:: WHAT THE TASK ASKS ::
Please return only the lines between the line with "C6: 2200uF (plus" and the final line of the entries, both included, and exclude pictures.

Before-and-after change data
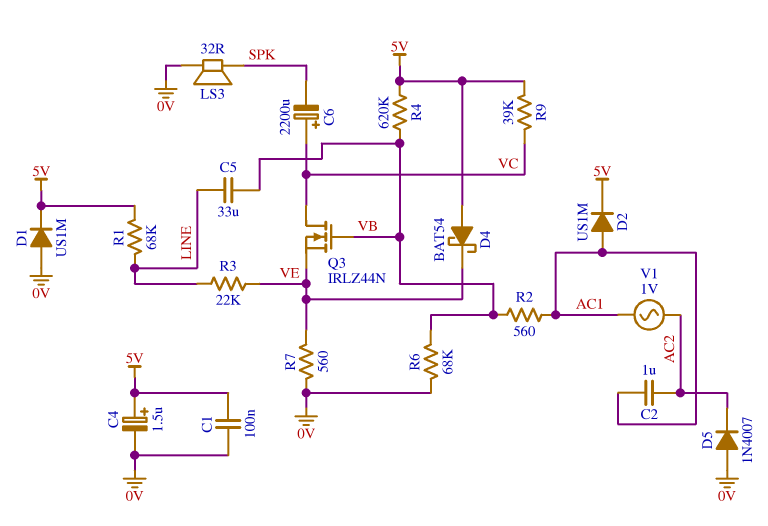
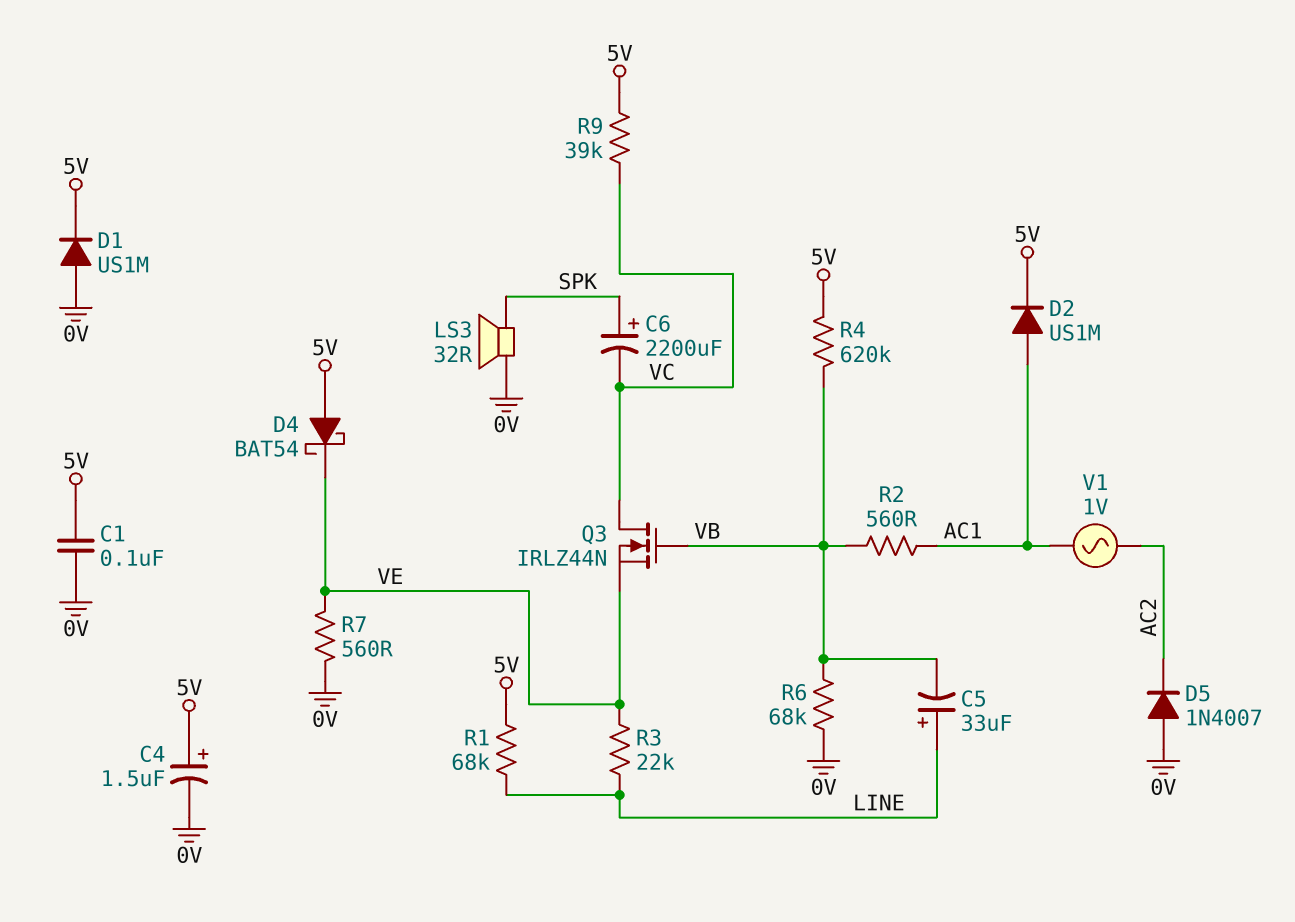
C2: 1uF (AC1, AC2) -> none
C5: 33uF (LINE, VB) -> 33uF (plus LINE, minus VB)
C6: 2200uF (plus VC, minus SPK) -> 2200uF (plus SPK, minus VC)

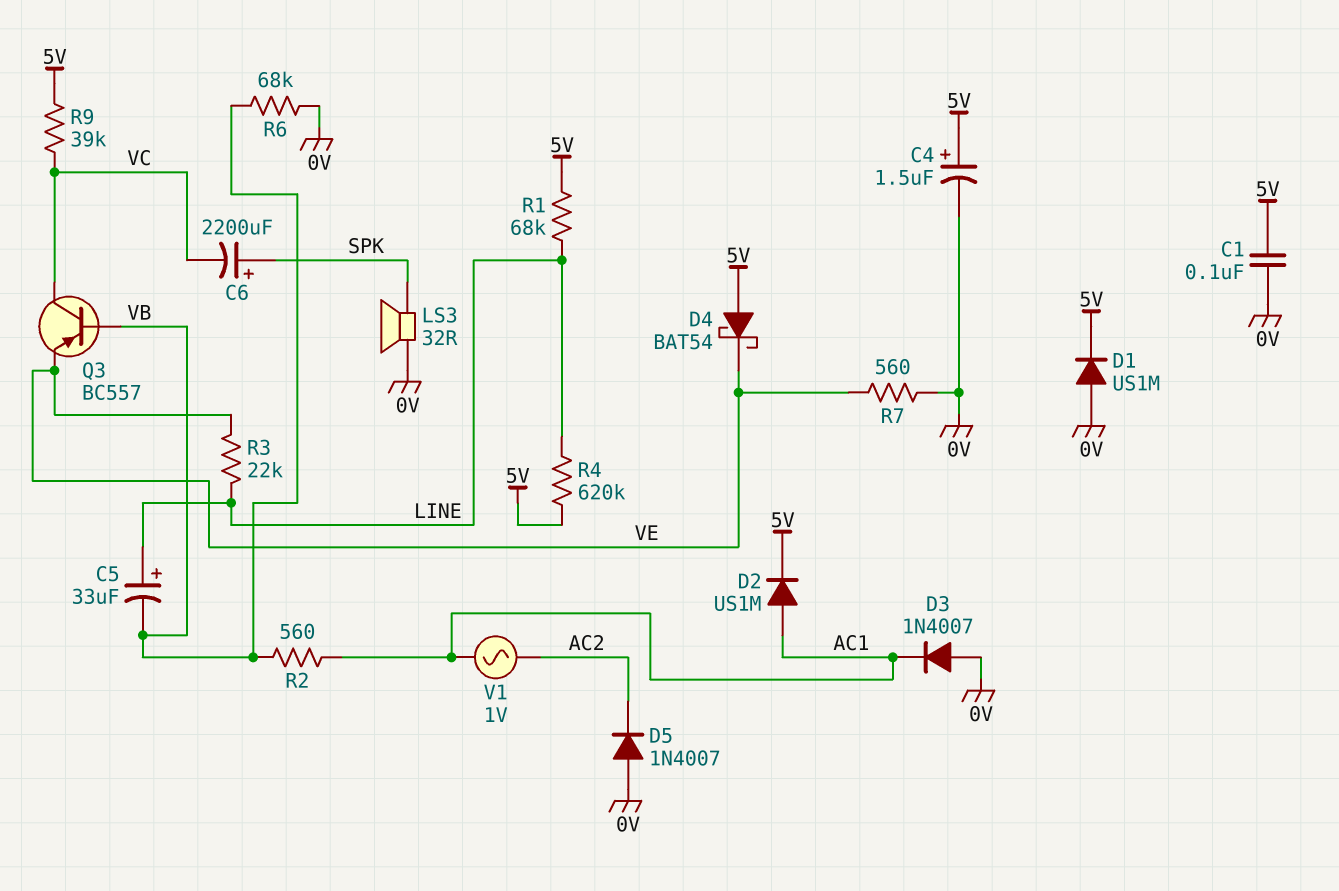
D3: none -> diode 1N4007 (A 0V, K AC1)
Q3: NMOS IRLZ44N (G VB, D VC, S VE) -> PNP BC557 (B VB, C VC, E VE)
R4: 620k (5V, VB) -> 620k (5V, LINE)

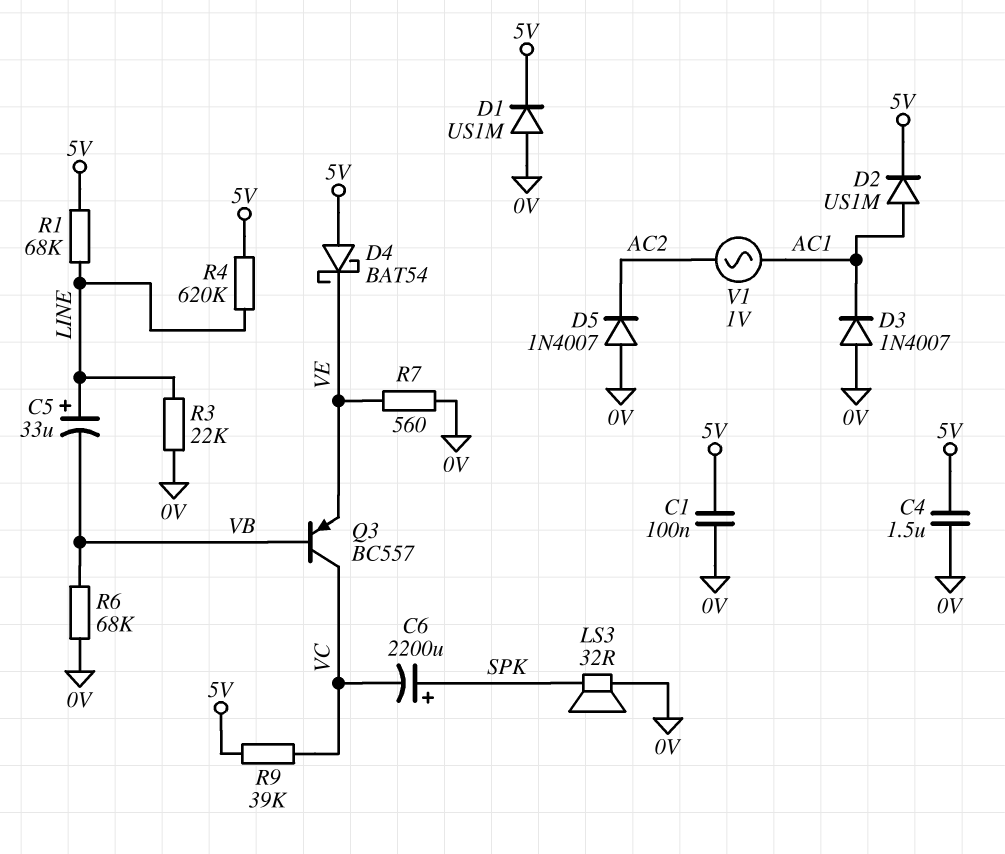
C4: 1.5uF (plus 5V, minus 0V) -> 1.5uF (0V, 5V)
R2: 560 (AC1, VB) -> none
R3: 22k (LINE, VE) -> 22k (0V, LINE)

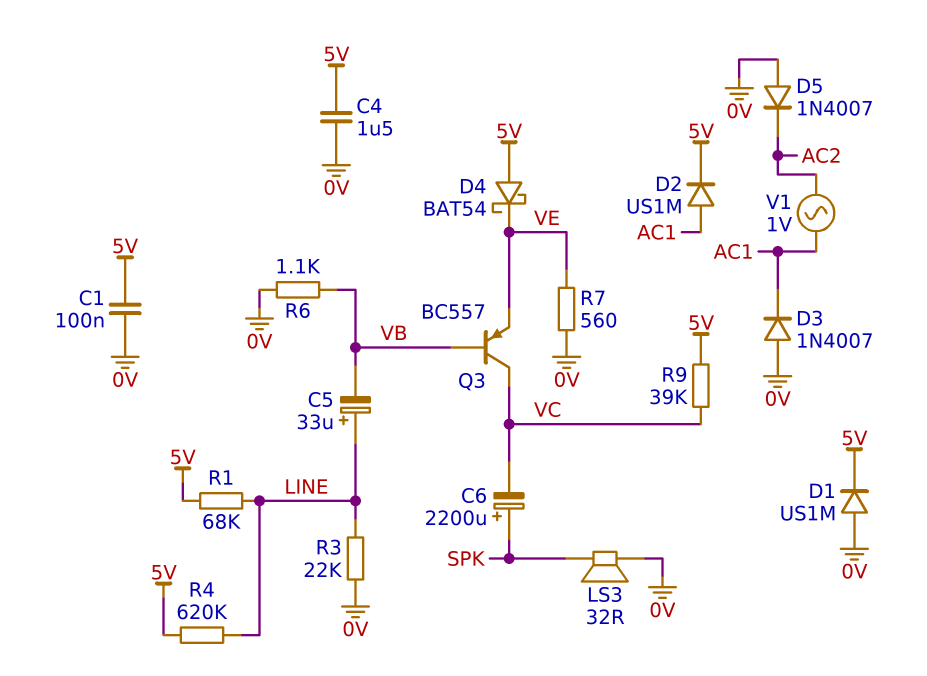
R6: 68k (0V, VB) -> 1.1k (0V, VB)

:: ANSWER FOR THE TASK ::
C6: 2200uF (plus VC, minus SPK) -> 2200uF (plus SPK, minus VC)

D3: none -> diode 1N4007 (A 0V, K AC1)
Q3: NMOS IRLZ44N (G VB, D VC, S VE) -> PNP BC557 (B VB, C VC, E VE)
R4: 620k (5V, VB) -> 620k (5V, LINE)

C4: 1.5uF (plus 5V, minus 0V) -> 1.5uF (0V, 5V)
R2: 560 (AC1, VB) -> none
R3: 22k (LINE, VE) -> 22k (0V, LINE)

R6: 68k (0V, VB) -> 1.1k (0V, VB)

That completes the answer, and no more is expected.